Extract the whole listing as it stands. Do not include the pictures.
(Data for this exercise)
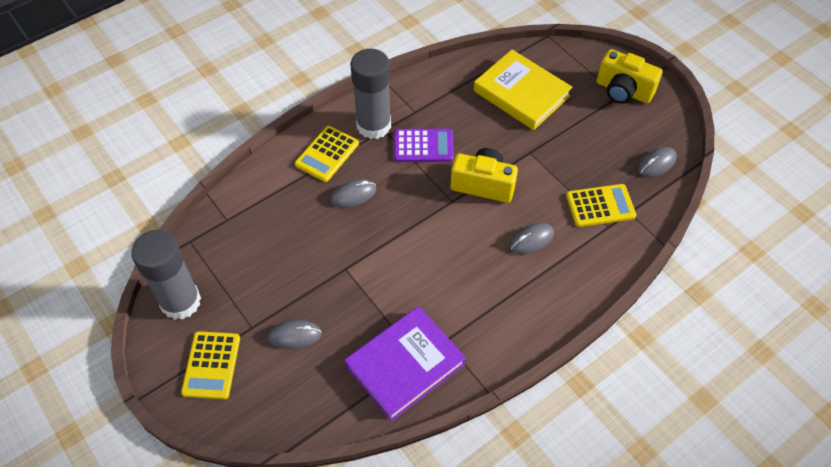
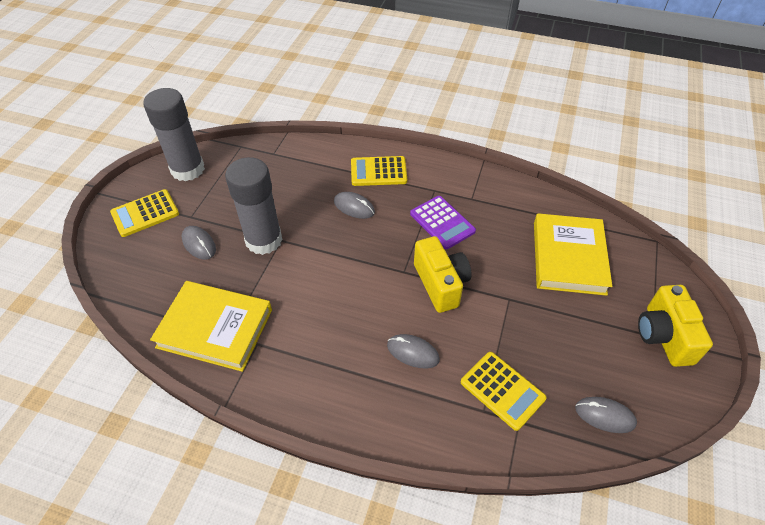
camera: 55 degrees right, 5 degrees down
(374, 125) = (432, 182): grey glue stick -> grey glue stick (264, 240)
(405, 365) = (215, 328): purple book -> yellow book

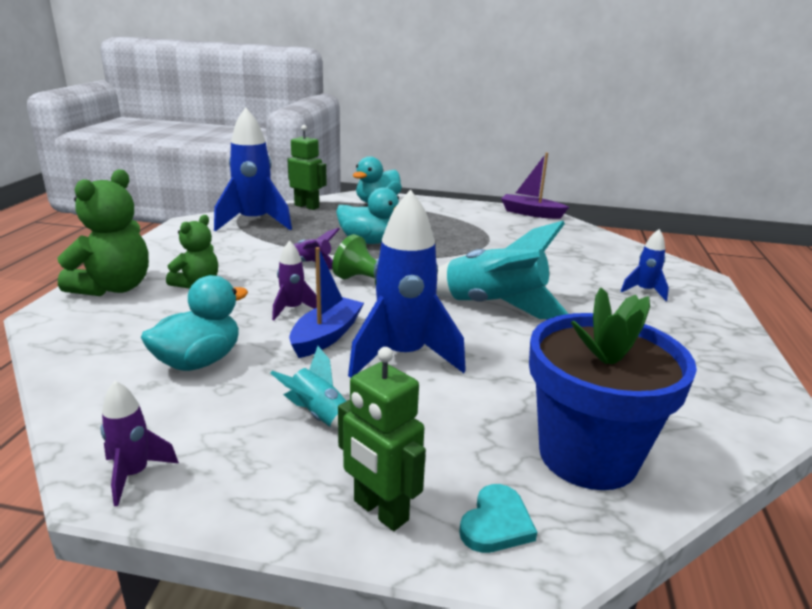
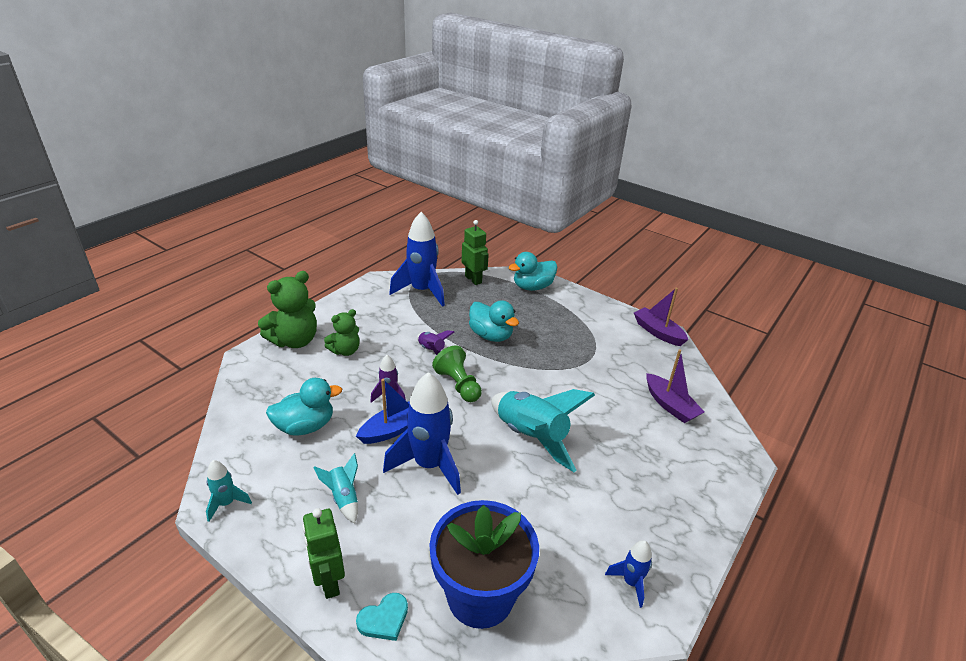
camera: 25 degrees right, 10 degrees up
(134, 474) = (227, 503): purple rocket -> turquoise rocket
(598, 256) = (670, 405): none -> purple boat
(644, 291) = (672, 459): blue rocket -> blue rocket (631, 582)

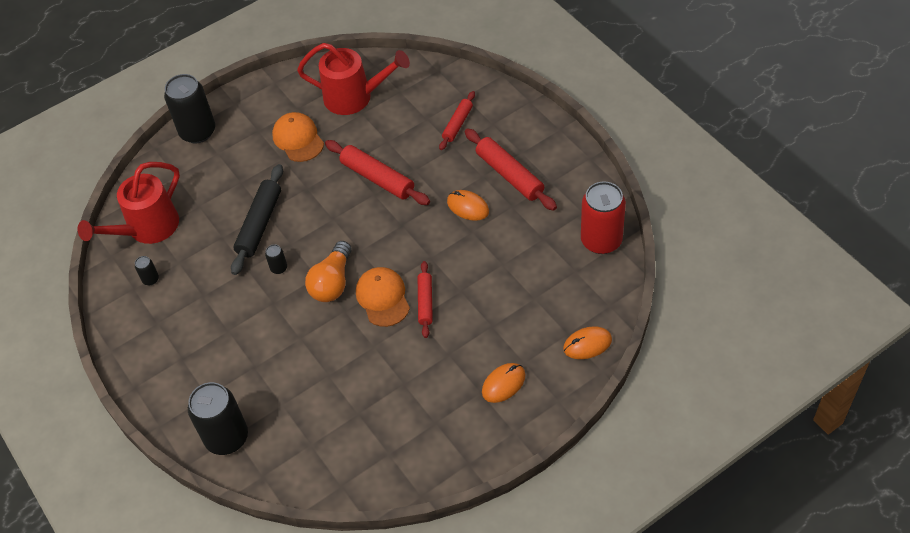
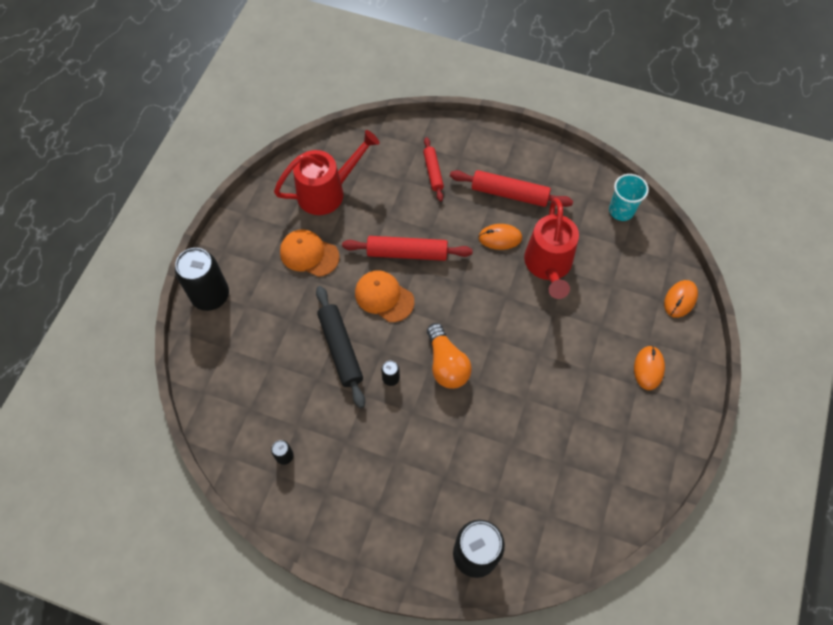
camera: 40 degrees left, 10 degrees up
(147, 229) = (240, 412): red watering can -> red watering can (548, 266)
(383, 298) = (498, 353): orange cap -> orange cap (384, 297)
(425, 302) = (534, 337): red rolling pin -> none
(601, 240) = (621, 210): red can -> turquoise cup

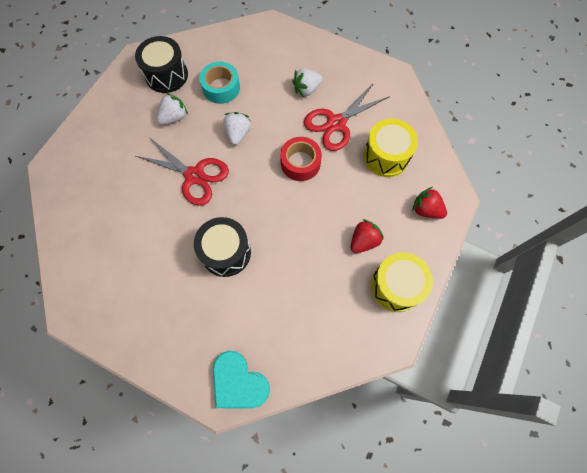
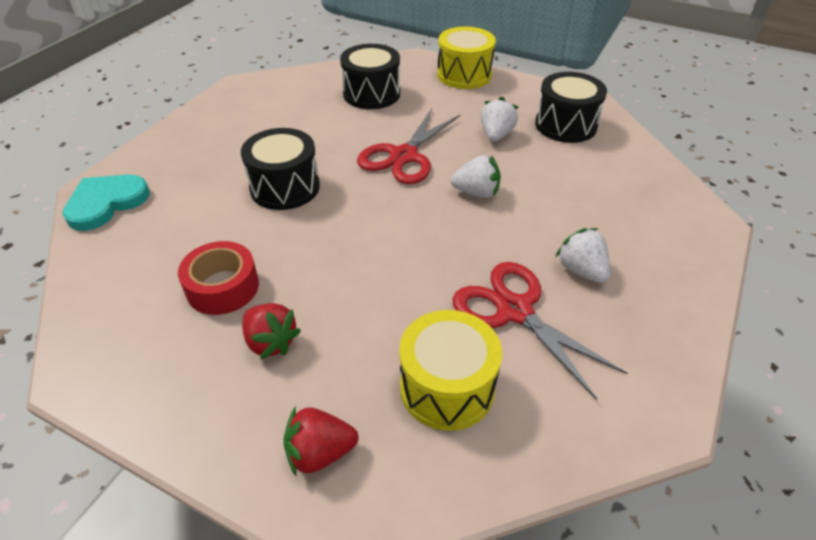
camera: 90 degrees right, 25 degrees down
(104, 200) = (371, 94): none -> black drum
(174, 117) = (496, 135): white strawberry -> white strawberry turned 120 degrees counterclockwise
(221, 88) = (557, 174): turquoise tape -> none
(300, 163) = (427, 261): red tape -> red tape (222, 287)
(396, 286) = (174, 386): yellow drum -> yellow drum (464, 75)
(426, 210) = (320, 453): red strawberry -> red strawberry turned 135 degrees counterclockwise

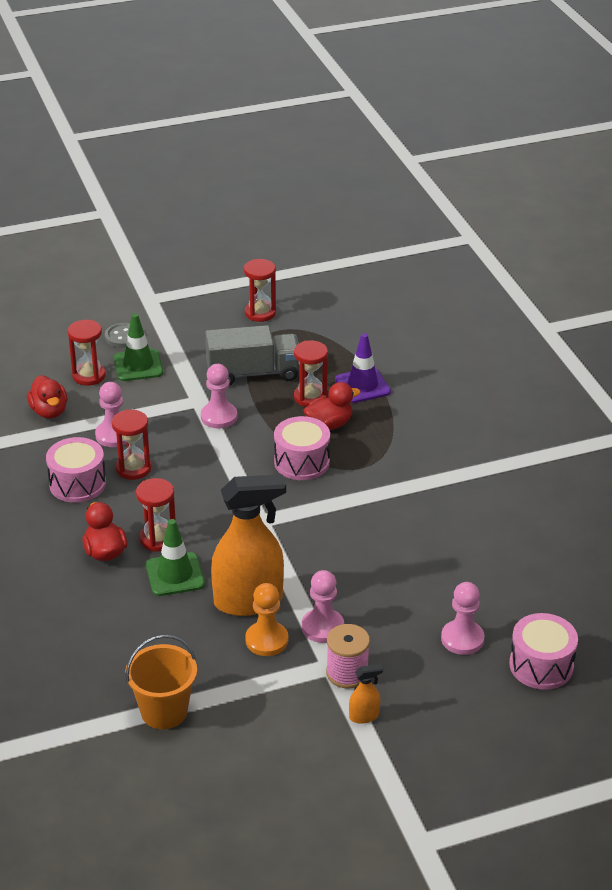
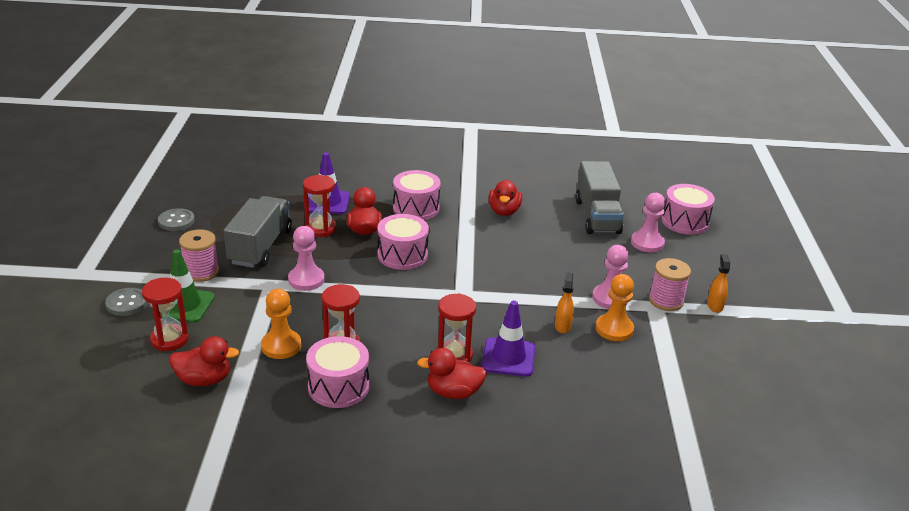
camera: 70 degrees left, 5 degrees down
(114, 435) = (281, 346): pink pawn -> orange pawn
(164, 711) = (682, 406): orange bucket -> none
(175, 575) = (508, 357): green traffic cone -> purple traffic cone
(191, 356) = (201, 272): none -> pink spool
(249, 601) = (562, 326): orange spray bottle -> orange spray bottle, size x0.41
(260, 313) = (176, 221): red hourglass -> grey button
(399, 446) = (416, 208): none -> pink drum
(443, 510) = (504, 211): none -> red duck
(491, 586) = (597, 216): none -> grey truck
(End Data for this exercise)
» **The completed task**:
camera: 55 degrees right, 5 degrees down
(374, 125) = (432, 182): grey glue stick -> grey glue stick (264, 240)
(405, 365) = (215, 328): purple book -> yellow book

camera: 25 degrees right, 10 degrees up
(134, 474) = (227, 503): purple rocket -> turquoise rocket
(598, 256) = (670, 405): none -> purple boat
(644, 291) = (672, 459): blue rocket -> blue rocket (631, 582)

camera: 40 degrees left, 10 degrees up
(147, 229) = (240, 412): red watering can -> red watering can (548, 266)
(383, 298) = (498, 353): orange cap -> orange cap (384, 297)
(425, 302) = (534, 337): red rolling pin -> none
(601, 240) = (621, 210): red can -> turquoise cup

camera: 90 degrees right, 25 degrees down
(104, 200) = (371, 94): none -> black drum
(174, 117) = (496, 135): white strawberry -> white strawberry turned 120 degrees counterclockwise
(221, 88) = (557, 174): turquoise tape -> none
(300, 163) = (427, 261): red tape -> red tape (222, 287)
(396, 286) = (174, 386): yellow drum -> yellow drum (464, 75)
(426, 210) = (320, 453): red strawberry -> red strawberry turned 135 degrees counterclockwise

camera: 70 degrees left, 5 degrees down
(114, 435) = (281, 346): pink pawn -> orange pawn
(164, 711) = (682, 406): orange bucket -> none
(175, 575) = (508, 357): green traffic cone -> purple traffic cone
(191, 356) = (201, 272): none -> pink spool
(249, 601) = (562, 326): orange spray bottle -> orange spray bottle, size x0.41
(260, 313) = (176, 221): red hourglass -> grey button
(399, 446) = (416, 208): none -> pink drum
(443, 510) = (504, 211): none -> red duck
(491, 586) = (597, 216): none -> grey truck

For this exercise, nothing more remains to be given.